• _TASK PROMPT_:
Return the listing in full and exactly, but without a single picture.

──────────

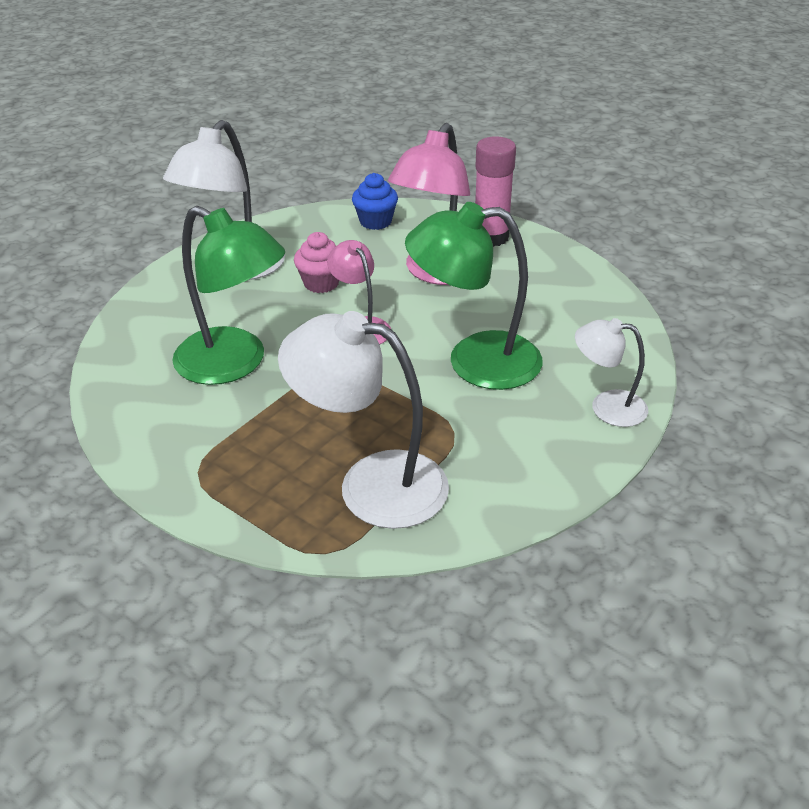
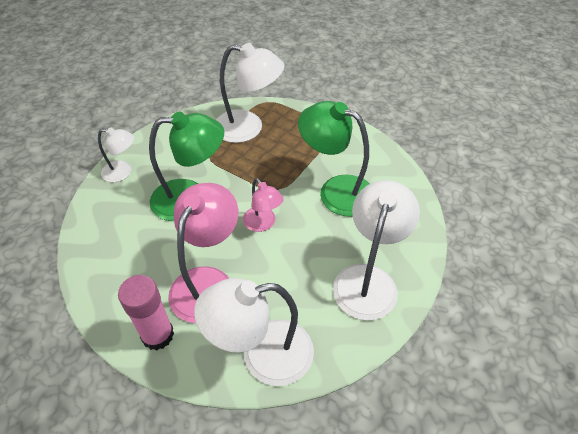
camera: 175 degrees right, 10 degrees up
(321, 283) = (297, 266): pink cupcake -> none
(375, 221) = (262, 355): blue cupcake -> white lamp

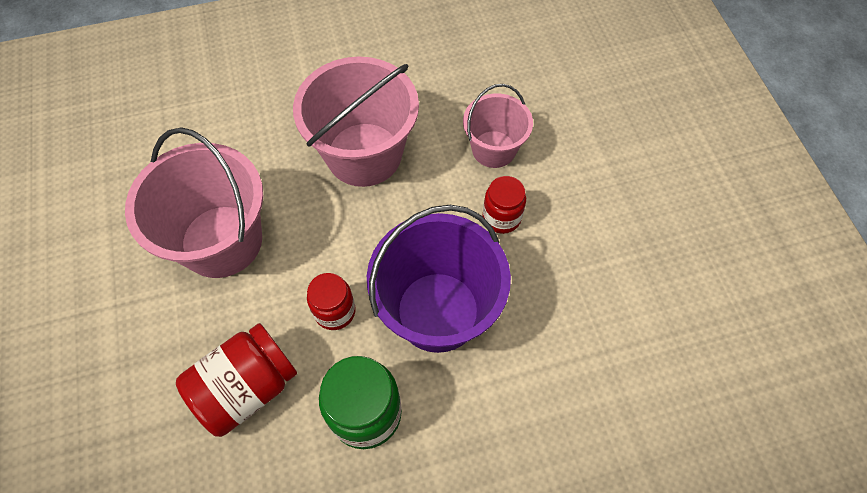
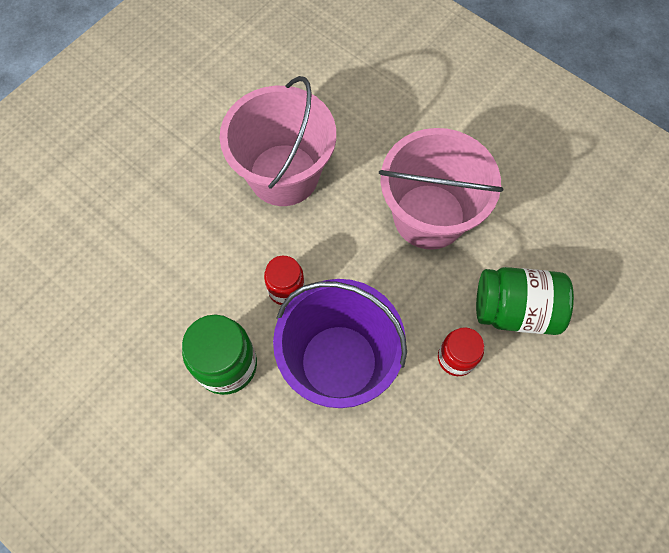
camera: 55 degrees right, 5 degrees up
(247, 388) = (192, 272): red jar -> none
(493, 149) = (515, 310): pink bucket -> green jar

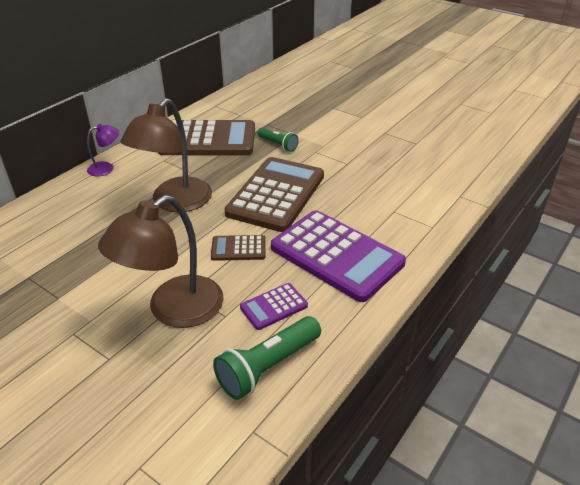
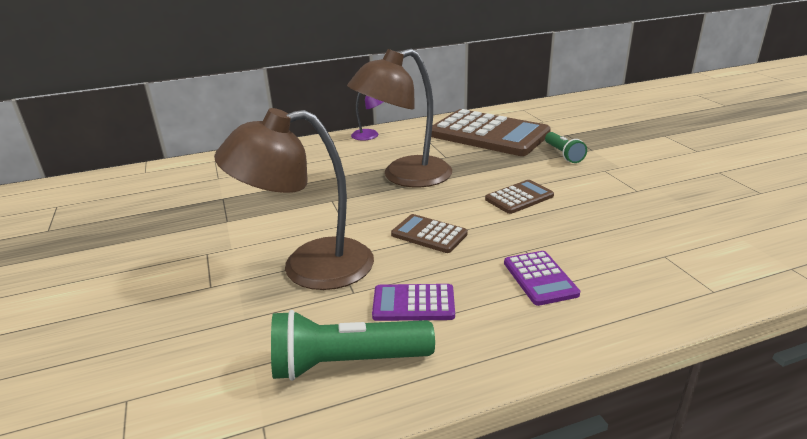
camera: 35 degrees right, 10 degrees down
(276, 195) = (519, 198): brown calculator -> brown calculator, size x0.46
(336, 255) = (540, 278): purple calculator -> purple calculator, size x0.46

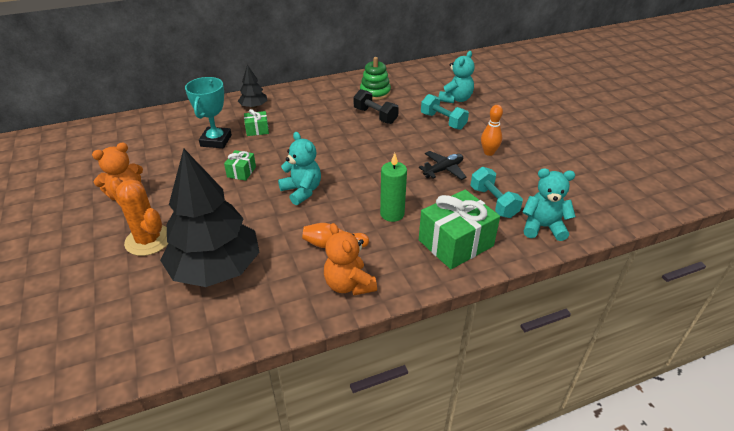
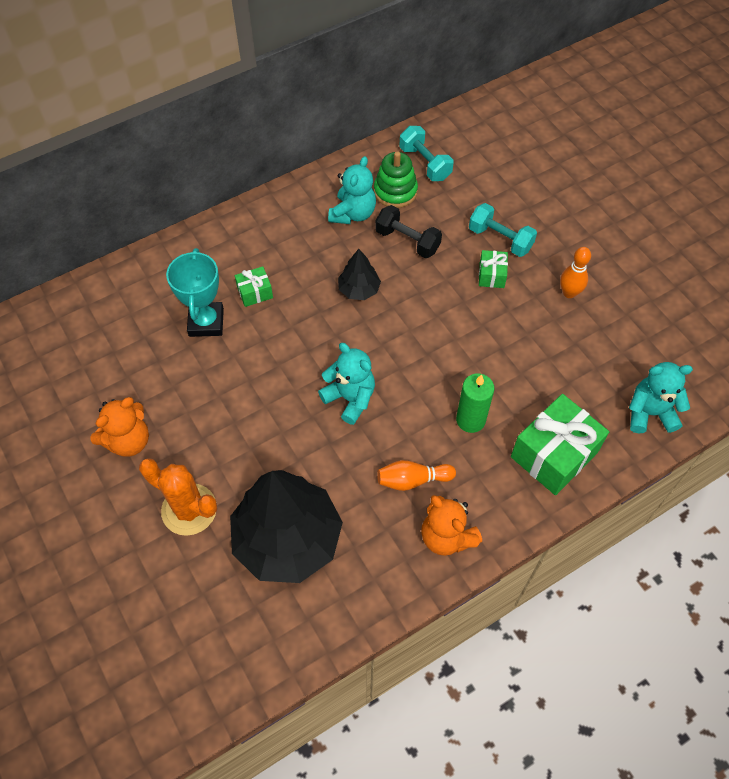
camera: 10 degrees left, 20 degrees up
(241, 172) = (261, 376): green gift -> green gift (491, 275)
(254, 106) = (233, 245): black tree -> black tree (359, 289)
(443, 170) = (518, 333): black plane -> none
(455, 99) = (509, 190): turquoise teddy bear -> turquoise teddy bear (353, 213)
(493, 202) = (587, 381): turquoise dumbbell -> turquoise dumbbell (425, 163)

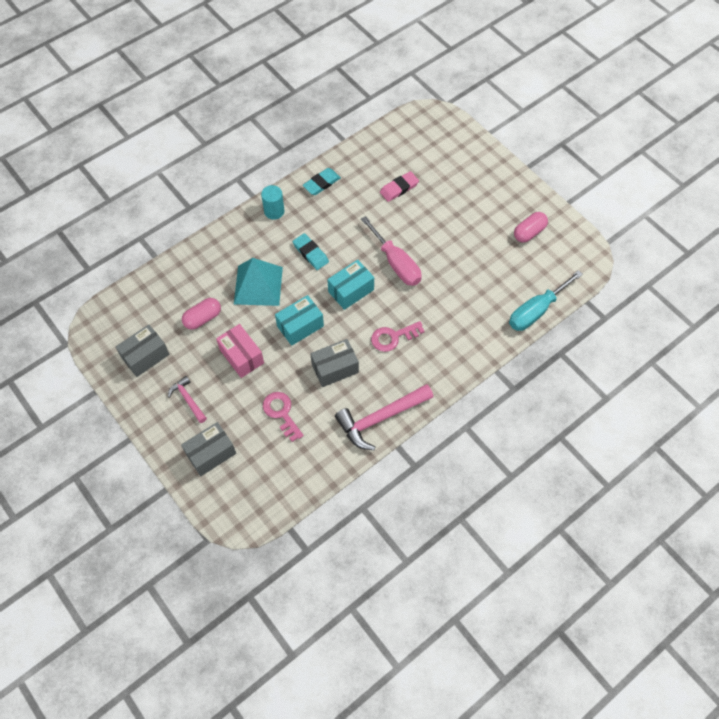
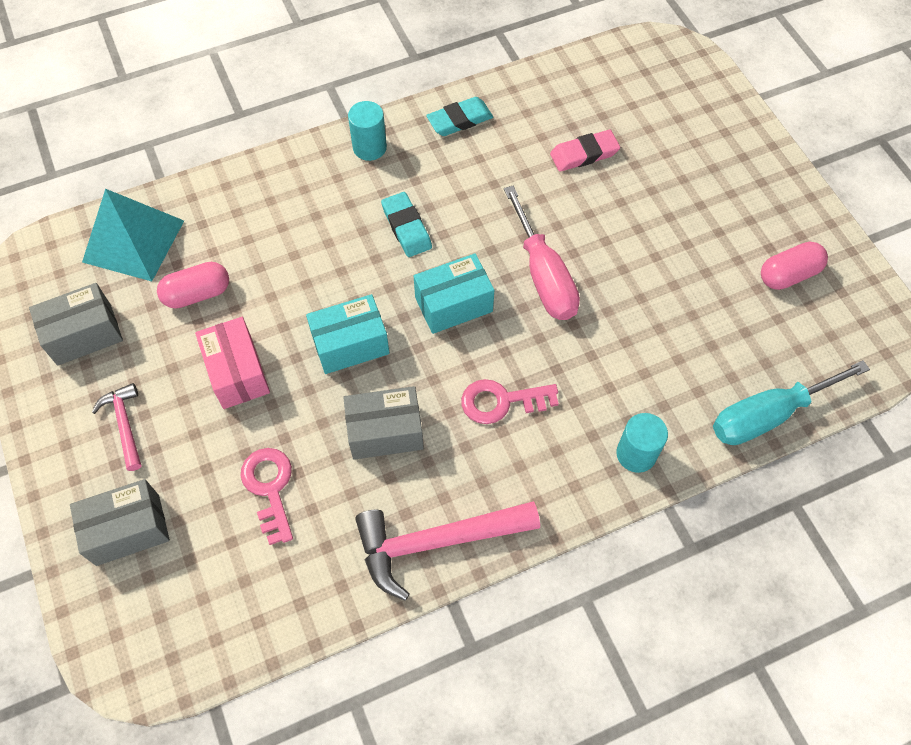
camera: 15 degrees right, 0 degrees up
(258, 285) = (304, 260): turquoise pyramid -> turquoise pyramid (133, 241)
(472, 347) = (636, 454): none -> turquoise cylinder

──────────

• _EXERCISE RESPONSE_:
camera: 175 degrees right, 10 degrees up
(321, 283) = (297, 266): pink cupcake -> none
(375, 221) = (262, 355): blue cupcake -> white lamp

camera: 55 degrees right, 5 degrees up
(247, 388) = (192, 272): red jar -> none
(493, 149) = (515, 310): pink bucket -> green jar

camera: 35 degrees right, 10 degrees down
(276, 195) = (519, 198): brown calculator -> brown calculator, size x0.46
(336, 255) = (540, 278): purple calculator -> purple calculator, size x0.46

camera: 10 degrees left, 20 degrees up
(241, 172) = (261, 376): green gift -> green gift (491, 275)
(254, 106) = (233, 245): black tree -> black tree (359, 289)
(443, 170) = (518, 333): black plane -> none
(455, 99) = (509, 190): turquoise teddy bear -> turquoise teddy bear (353, 213)
(493, 202) = (587, 381): turquoise dumbbell -> turquoise dumbbell (425, 163)

camera: 15 degrees right, 0 degrees up
(258, 285) = (304, 260): turquoise pyramid -> turquoise pyramid (133, 241)
(472, 347) = (636, 454): none -> turquoise cylinder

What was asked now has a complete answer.